** Record excerpts follows **

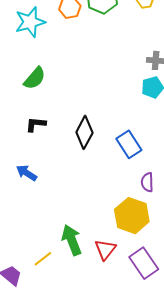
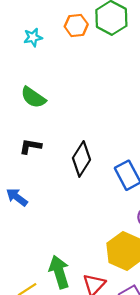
cyan star: (30, 22) -> (33, 37), size x0.6
green semicircle: (35, 78) -> (33, 97), turned 80

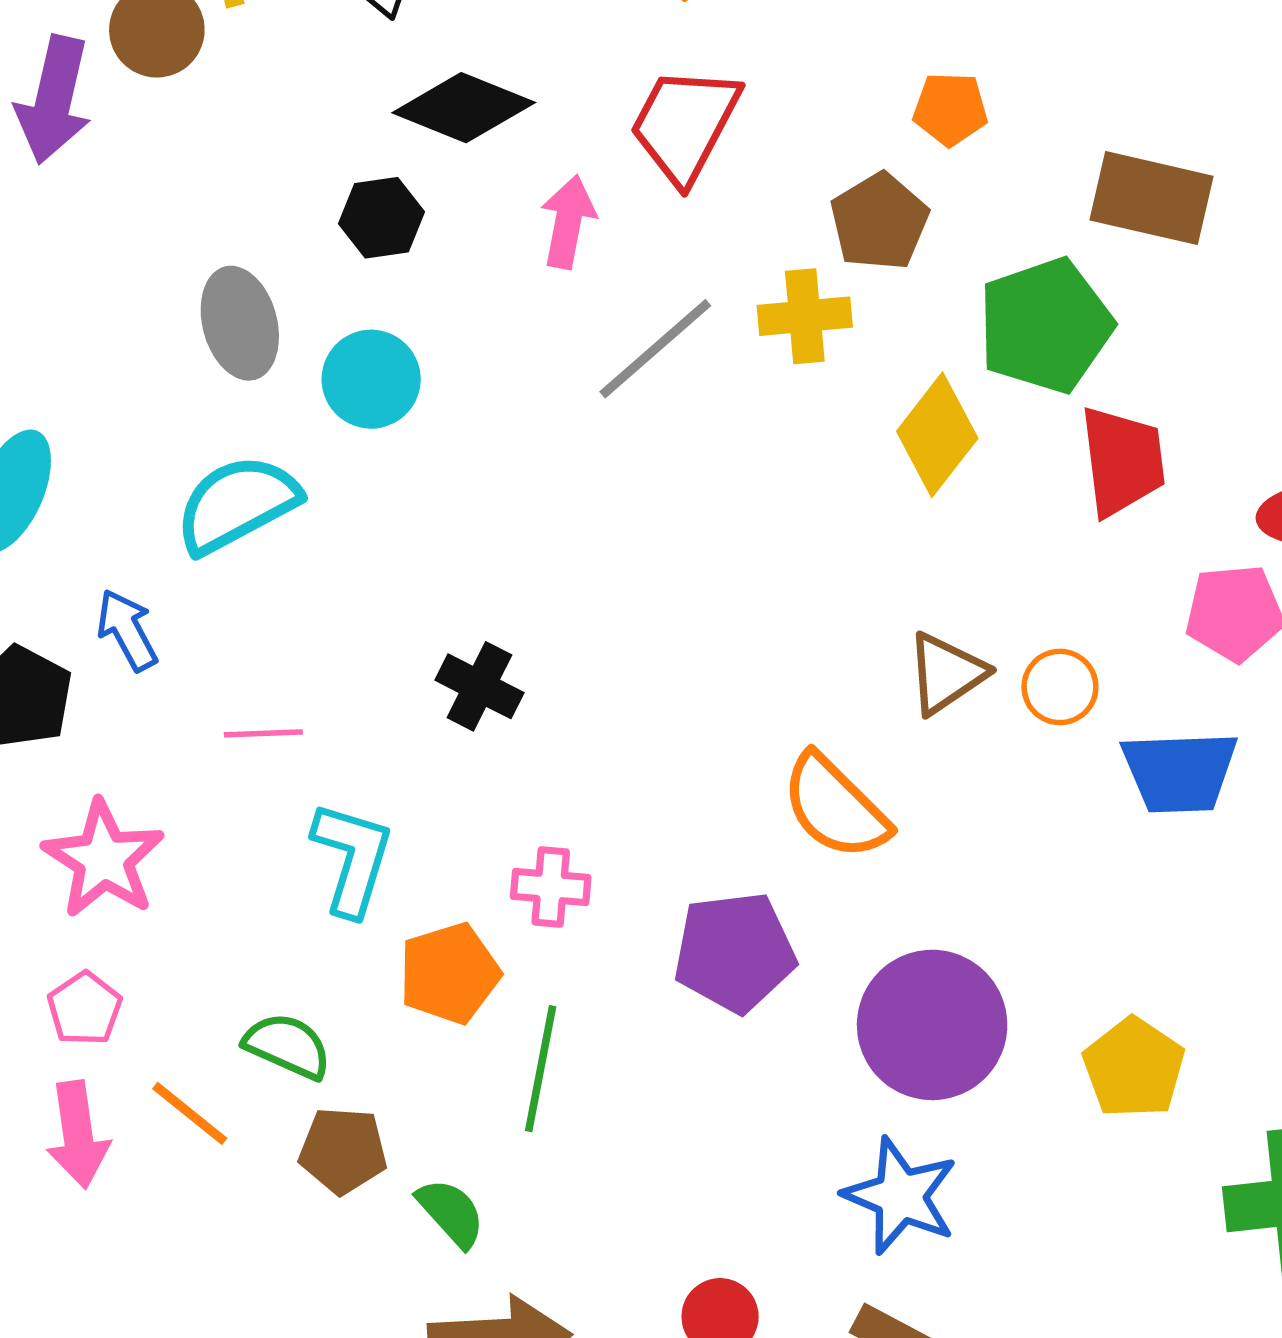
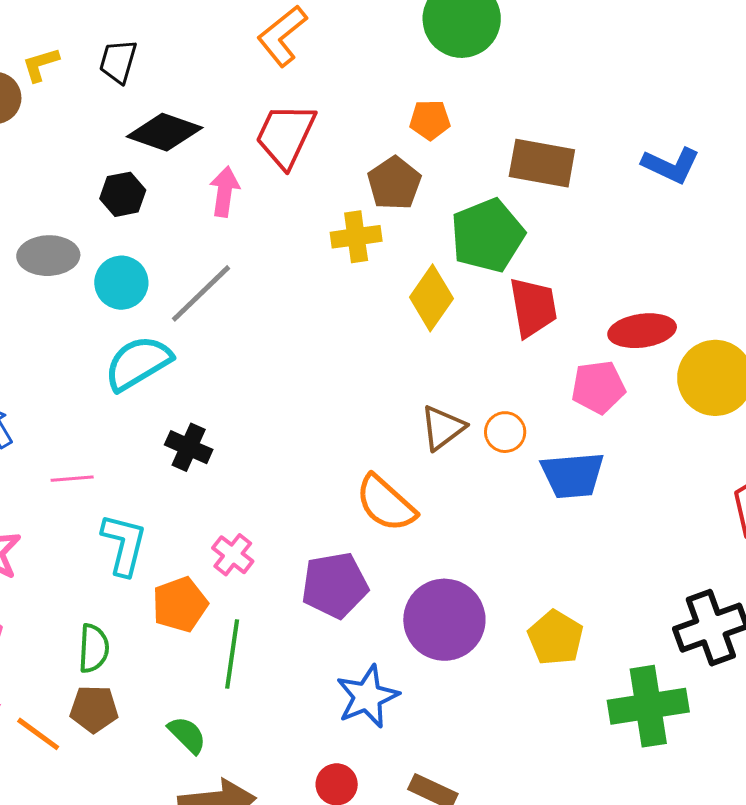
gray ellipse: (240, 323) -> (48, 256), turned -74
gray line: (655, 349) -> (201, 293), moved
cyan semicircle: (237, 504) -> (138, 363), moved
pink cross: (551, 887) -> (233, 555), turned 36
green semicircle: (288, 1046) -> (94, 648), turned 72
orange line: (190, 1113) -> (38, 734), moved
brown pentagon: (343, 1151) -> (94, 709), moved
blue star: (901, 1196) -> (367, 697), moved, turned 30

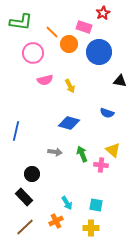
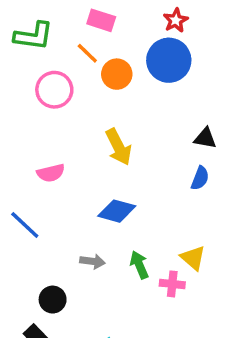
pink rectangle: (84, 27) -> (101, 20), moved
blue circle: (99, 52) -> (169, 60), moved
pink semicircle: (45, 80) -> (51, 173), moved
yellow arrow: (70, 86) -> (118, 147), size x1.5
blue semicircle: (107, 113) -> (200, 178), moved, turned -88
blue line: (16, 131) -> (25, 225), turned -60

** End of Record excerpts **

Check all the records above and select each line where the string "cyan" is found.

cyan star: (30, 22) -> (33, 37), size x0.6
cyan semicircle: (237, 504) -> (138, 363), moved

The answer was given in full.